__What to work on__.
Pull out every line below that contains the string "appoggiatura" and copy each one in full.

(Stored data entries)
## Start

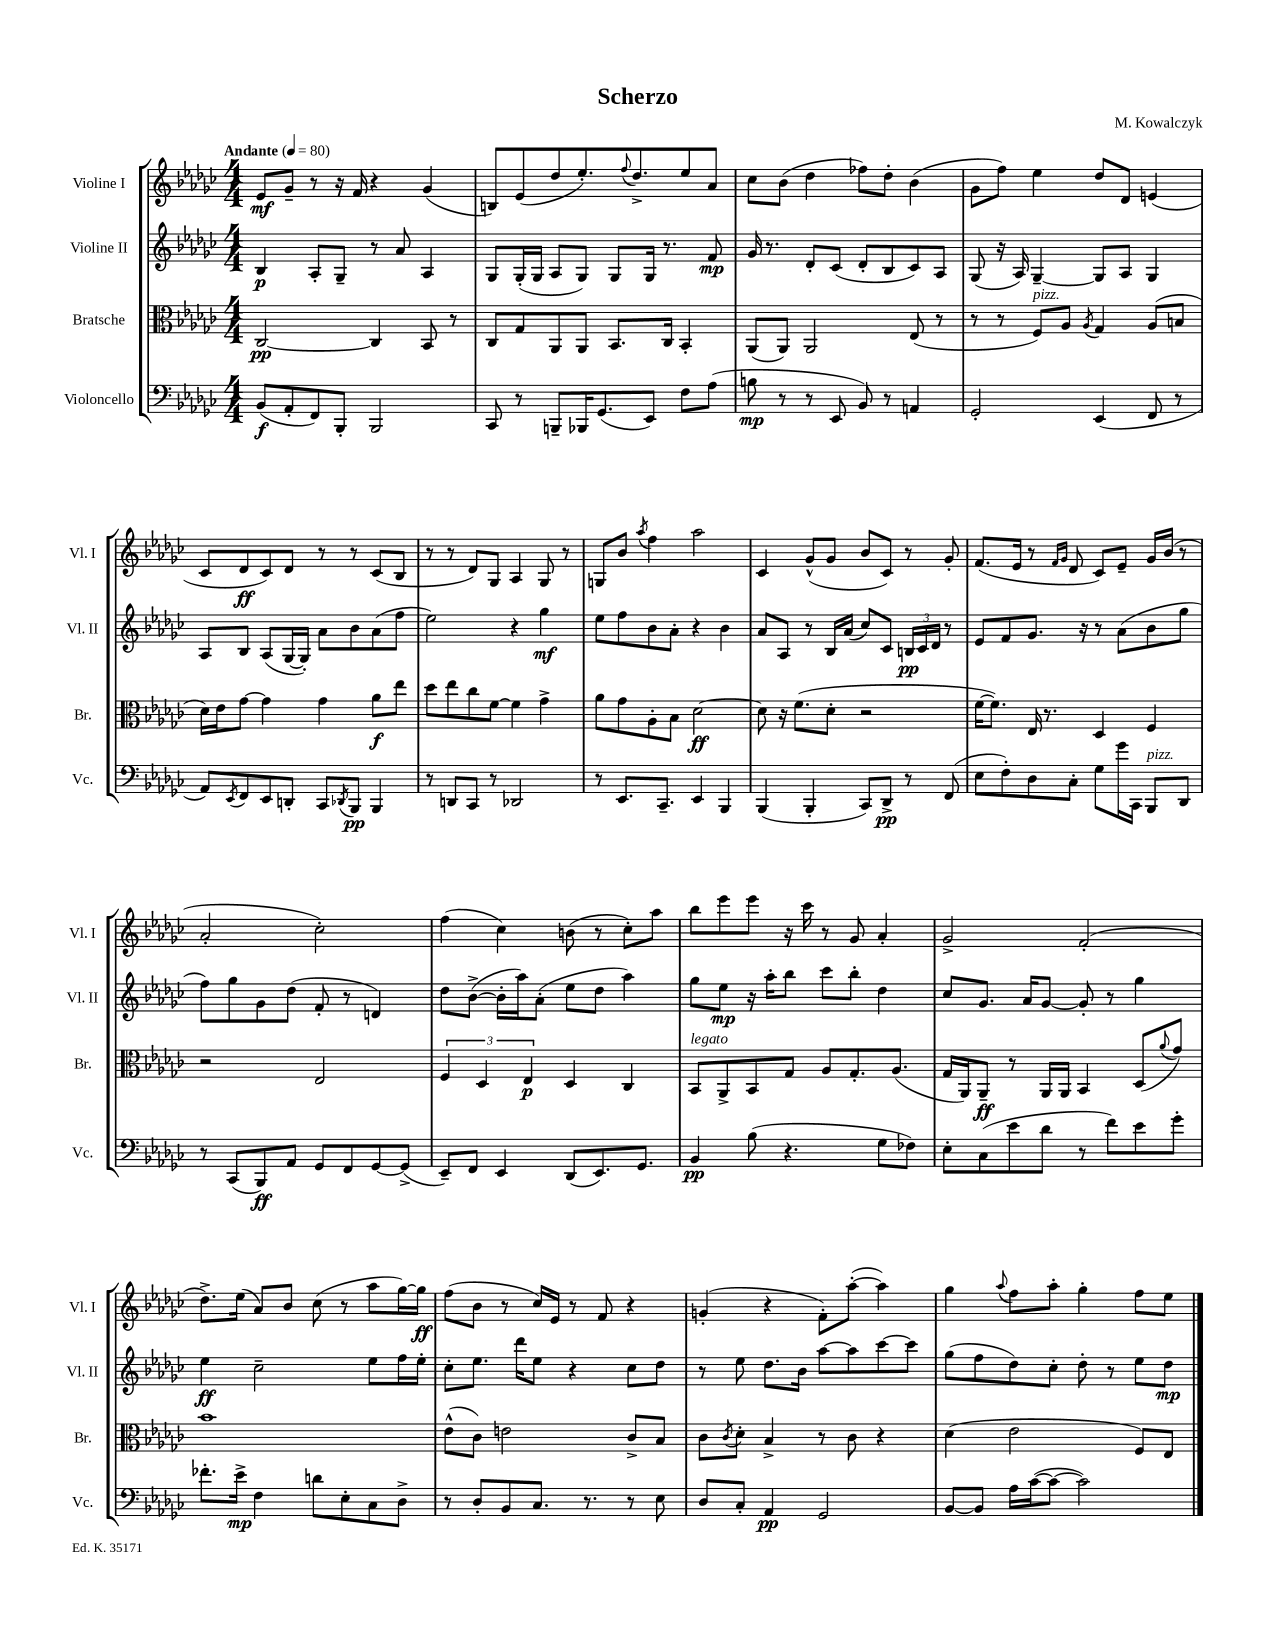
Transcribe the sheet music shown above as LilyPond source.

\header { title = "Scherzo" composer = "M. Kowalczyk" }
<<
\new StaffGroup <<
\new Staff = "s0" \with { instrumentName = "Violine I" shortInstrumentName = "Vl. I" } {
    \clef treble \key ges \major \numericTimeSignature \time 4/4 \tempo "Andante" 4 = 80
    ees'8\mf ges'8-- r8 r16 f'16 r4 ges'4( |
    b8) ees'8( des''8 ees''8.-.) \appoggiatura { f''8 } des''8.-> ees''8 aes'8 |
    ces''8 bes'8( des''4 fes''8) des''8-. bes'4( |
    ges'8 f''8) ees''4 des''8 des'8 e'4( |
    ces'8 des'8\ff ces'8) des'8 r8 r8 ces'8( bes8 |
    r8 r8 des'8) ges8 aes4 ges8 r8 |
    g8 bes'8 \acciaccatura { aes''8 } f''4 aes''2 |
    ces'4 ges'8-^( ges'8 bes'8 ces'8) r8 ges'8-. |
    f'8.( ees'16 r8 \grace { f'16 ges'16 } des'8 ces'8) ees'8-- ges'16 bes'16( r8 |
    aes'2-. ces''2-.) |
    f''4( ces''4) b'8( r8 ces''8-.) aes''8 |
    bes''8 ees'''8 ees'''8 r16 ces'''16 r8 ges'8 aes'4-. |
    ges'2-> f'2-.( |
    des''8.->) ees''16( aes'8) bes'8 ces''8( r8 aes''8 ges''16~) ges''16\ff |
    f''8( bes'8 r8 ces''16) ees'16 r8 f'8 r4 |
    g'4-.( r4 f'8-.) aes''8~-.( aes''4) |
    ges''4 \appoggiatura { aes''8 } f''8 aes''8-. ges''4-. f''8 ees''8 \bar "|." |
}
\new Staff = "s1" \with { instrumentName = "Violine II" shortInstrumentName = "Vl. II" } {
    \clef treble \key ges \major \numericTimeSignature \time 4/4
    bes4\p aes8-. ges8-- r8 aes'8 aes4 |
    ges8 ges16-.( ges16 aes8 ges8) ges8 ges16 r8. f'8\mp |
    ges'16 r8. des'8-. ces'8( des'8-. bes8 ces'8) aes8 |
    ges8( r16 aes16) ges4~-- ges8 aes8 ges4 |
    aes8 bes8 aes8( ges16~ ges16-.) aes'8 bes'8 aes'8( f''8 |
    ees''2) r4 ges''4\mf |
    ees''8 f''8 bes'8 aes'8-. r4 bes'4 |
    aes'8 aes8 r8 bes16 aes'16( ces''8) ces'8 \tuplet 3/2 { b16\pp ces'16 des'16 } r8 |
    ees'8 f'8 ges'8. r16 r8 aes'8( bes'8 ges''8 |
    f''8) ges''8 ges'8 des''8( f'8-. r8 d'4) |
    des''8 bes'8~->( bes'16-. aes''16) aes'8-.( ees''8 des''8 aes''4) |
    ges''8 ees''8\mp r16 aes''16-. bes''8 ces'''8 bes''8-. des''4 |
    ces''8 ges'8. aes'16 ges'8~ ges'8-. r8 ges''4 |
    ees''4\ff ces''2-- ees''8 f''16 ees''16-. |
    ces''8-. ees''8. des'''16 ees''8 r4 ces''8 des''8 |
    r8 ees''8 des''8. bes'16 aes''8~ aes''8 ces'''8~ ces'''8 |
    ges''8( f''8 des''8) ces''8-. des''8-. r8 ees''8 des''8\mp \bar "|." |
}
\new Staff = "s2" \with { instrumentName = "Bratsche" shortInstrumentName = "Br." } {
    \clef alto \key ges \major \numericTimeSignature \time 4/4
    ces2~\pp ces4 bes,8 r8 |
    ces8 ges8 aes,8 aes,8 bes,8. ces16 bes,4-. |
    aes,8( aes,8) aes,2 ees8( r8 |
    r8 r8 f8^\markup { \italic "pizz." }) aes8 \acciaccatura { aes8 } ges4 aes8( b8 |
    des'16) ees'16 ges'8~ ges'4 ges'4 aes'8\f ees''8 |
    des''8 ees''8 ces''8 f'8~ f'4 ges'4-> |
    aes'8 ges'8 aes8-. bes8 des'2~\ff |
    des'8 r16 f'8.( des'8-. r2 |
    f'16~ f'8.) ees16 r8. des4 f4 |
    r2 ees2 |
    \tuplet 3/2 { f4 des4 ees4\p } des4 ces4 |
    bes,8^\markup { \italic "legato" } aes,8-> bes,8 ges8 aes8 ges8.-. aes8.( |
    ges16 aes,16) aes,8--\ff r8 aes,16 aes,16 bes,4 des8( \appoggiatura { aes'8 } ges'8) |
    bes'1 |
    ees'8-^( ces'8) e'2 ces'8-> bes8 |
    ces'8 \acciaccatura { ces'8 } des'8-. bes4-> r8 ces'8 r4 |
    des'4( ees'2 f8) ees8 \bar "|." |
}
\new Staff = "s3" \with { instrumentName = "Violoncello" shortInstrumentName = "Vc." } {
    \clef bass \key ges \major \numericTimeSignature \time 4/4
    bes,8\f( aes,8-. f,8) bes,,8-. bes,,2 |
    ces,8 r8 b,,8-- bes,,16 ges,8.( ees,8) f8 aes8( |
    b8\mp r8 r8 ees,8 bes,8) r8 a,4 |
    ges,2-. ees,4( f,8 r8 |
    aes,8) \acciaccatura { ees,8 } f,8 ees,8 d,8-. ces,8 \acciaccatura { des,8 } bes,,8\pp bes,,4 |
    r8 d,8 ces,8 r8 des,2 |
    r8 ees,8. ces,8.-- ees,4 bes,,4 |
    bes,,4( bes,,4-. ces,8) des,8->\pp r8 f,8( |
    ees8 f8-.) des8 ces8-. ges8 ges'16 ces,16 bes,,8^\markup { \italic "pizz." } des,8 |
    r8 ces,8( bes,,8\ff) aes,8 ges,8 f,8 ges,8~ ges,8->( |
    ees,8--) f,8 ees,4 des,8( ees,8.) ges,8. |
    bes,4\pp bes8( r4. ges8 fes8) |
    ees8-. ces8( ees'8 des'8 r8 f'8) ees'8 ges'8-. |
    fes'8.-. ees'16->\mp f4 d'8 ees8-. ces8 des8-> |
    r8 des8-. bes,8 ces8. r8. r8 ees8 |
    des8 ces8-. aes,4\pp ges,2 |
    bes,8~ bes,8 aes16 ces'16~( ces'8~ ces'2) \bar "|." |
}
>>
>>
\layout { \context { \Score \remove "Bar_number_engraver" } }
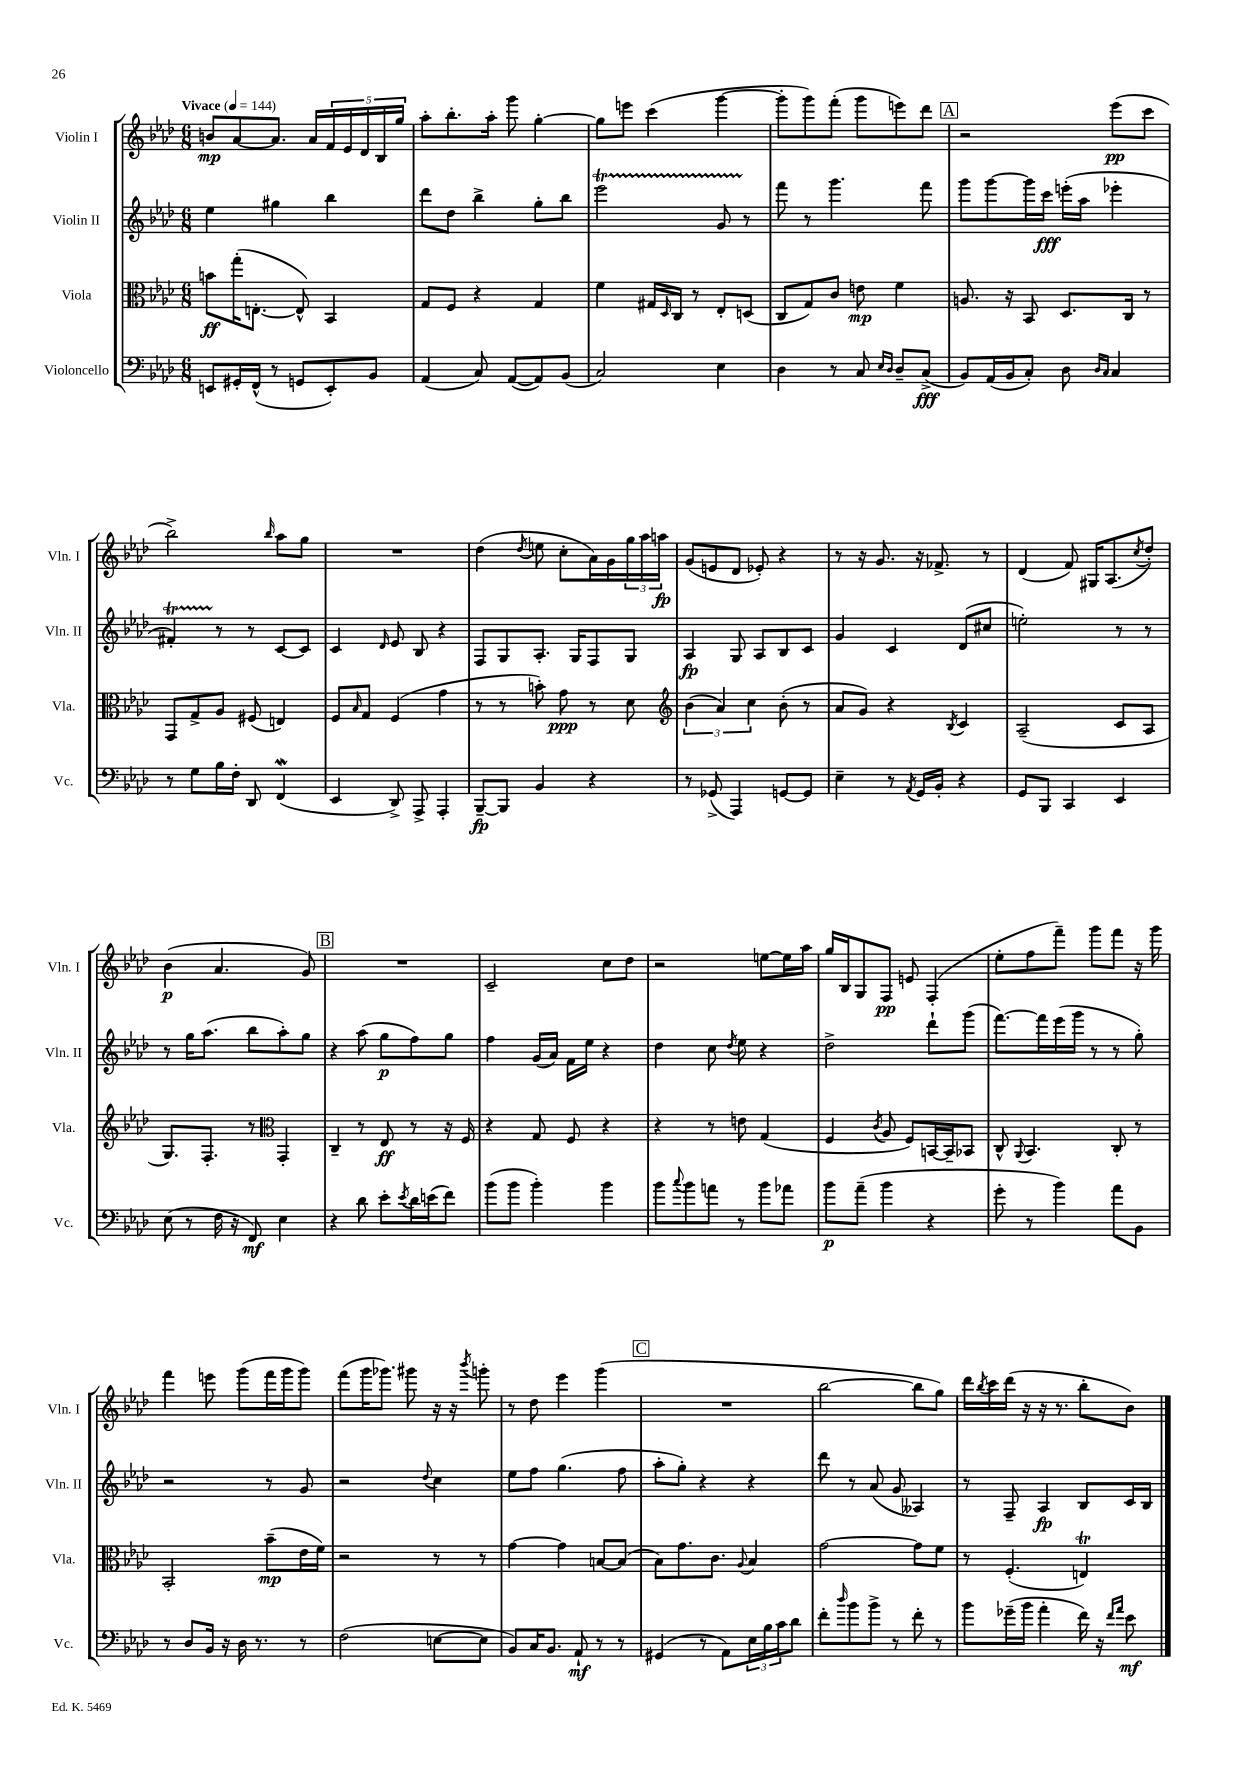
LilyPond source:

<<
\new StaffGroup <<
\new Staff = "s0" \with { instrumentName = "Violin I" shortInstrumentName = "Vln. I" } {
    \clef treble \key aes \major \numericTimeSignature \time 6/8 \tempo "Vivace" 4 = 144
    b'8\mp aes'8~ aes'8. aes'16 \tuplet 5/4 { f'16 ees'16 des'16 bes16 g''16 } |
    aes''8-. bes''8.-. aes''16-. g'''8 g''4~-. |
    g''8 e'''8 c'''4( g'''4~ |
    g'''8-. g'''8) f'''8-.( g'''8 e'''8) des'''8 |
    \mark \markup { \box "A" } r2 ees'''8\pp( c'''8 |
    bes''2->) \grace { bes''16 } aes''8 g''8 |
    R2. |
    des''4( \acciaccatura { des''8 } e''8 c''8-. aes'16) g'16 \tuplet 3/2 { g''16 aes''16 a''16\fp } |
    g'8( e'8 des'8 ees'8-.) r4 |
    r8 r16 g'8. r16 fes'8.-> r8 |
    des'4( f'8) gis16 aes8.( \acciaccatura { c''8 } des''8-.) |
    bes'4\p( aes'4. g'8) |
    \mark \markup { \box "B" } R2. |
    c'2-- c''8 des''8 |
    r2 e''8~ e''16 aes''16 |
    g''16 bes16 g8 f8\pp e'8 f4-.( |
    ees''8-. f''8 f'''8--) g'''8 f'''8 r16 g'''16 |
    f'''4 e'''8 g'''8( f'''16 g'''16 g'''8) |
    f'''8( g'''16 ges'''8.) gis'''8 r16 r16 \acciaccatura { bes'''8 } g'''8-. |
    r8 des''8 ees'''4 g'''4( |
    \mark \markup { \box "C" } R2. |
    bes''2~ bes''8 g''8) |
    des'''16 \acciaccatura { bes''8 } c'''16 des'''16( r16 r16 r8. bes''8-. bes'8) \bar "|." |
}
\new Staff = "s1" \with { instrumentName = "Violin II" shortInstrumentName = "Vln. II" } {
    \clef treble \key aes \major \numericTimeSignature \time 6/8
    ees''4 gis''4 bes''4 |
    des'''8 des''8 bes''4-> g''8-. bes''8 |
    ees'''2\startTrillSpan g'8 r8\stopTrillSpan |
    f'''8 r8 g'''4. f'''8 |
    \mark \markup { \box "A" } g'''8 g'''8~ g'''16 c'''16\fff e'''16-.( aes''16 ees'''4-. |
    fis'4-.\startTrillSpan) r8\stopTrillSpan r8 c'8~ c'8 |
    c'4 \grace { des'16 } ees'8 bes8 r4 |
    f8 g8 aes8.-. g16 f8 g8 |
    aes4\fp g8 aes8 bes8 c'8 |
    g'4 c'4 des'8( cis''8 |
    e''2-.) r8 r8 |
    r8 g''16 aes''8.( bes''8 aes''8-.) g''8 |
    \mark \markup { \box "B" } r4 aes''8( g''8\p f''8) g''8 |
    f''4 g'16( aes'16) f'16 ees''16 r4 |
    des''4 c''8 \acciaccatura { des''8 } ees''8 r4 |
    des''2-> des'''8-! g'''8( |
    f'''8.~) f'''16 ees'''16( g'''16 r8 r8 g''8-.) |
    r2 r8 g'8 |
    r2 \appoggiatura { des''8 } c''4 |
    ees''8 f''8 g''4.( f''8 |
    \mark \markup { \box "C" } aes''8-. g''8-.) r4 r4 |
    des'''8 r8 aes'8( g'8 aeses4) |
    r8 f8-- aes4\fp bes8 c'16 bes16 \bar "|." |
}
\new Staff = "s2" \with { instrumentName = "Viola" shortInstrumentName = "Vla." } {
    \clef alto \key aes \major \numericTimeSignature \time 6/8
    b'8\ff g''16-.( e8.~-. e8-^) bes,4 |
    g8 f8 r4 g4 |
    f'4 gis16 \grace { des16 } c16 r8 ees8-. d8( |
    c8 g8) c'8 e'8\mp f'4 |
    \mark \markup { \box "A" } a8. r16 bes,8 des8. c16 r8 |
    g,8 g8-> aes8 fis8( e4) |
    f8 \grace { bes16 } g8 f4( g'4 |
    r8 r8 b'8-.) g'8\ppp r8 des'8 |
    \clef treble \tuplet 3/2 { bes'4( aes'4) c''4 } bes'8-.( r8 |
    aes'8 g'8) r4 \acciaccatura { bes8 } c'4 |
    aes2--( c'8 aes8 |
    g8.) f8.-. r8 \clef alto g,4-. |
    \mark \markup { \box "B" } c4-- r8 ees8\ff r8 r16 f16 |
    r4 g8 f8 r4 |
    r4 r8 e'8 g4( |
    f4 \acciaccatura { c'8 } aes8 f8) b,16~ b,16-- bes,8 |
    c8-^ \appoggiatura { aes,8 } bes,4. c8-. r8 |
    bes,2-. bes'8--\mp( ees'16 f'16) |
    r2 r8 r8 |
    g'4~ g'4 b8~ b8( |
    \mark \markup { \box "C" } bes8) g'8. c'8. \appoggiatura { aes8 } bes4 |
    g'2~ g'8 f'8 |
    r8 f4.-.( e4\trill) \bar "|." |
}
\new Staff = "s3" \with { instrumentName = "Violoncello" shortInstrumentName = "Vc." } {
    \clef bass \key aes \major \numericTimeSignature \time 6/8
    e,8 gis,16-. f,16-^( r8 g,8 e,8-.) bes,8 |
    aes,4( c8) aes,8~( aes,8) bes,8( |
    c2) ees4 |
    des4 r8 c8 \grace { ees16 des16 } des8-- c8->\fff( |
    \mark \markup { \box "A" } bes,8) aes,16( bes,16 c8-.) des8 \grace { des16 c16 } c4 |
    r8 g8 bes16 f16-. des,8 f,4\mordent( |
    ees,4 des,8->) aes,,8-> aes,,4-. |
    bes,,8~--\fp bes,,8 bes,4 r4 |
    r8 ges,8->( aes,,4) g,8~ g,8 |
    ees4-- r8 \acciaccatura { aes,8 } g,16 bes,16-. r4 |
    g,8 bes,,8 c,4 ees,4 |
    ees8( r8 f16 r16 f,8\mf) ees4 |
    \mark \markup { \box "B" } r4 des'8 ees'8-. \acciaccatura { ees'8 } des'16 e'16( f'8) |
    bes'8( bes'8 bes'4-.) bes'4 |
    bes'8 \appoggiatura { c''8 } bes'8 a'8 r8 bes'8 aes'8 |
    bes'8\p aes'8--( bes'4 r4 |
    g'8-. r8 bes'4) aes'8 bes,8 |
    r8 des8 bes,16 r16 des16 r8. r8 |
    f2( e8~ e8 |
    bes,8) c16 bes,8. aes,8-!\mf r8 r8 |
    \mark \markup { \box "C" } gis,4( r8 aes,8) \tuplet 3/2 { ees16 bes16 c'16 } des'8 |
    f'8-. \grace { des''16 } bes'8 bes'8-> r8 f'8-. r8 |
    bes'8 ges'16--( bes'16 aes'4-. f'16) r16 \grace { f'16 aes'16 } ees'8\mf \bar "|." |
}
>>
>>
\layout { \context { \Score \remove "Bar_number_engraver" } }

## End

__Final result__.
    b8) ees'8( des''8 ees''8.-.) \appoggiatura { f''8 } des''8.-> ees''8 aes'8 |
    ges''4 \appoggiatura { aes''8 } f''8 aes''8-. ges''4-. f''8 ees''8 \bar "|." |
    ges16 aes,16) aes,8--\ff r8 aes,16 aes,16 bes,4 des8( \appoggiatura { aes'8 } ges'8) |
    r2 \appoggiatura { des''8 } c''4 |
    c8-^ \appoggiatura { aes,8 } bes,4. c8-. r8 |
    \mark \markup { \box "C" } bes8) g'8. c'8. \appoggiatura { aes8 } bes4 |
    bes'8 \appoggiatura { c''8 } bes'8 a'8 r8 bes'8 aes'8 |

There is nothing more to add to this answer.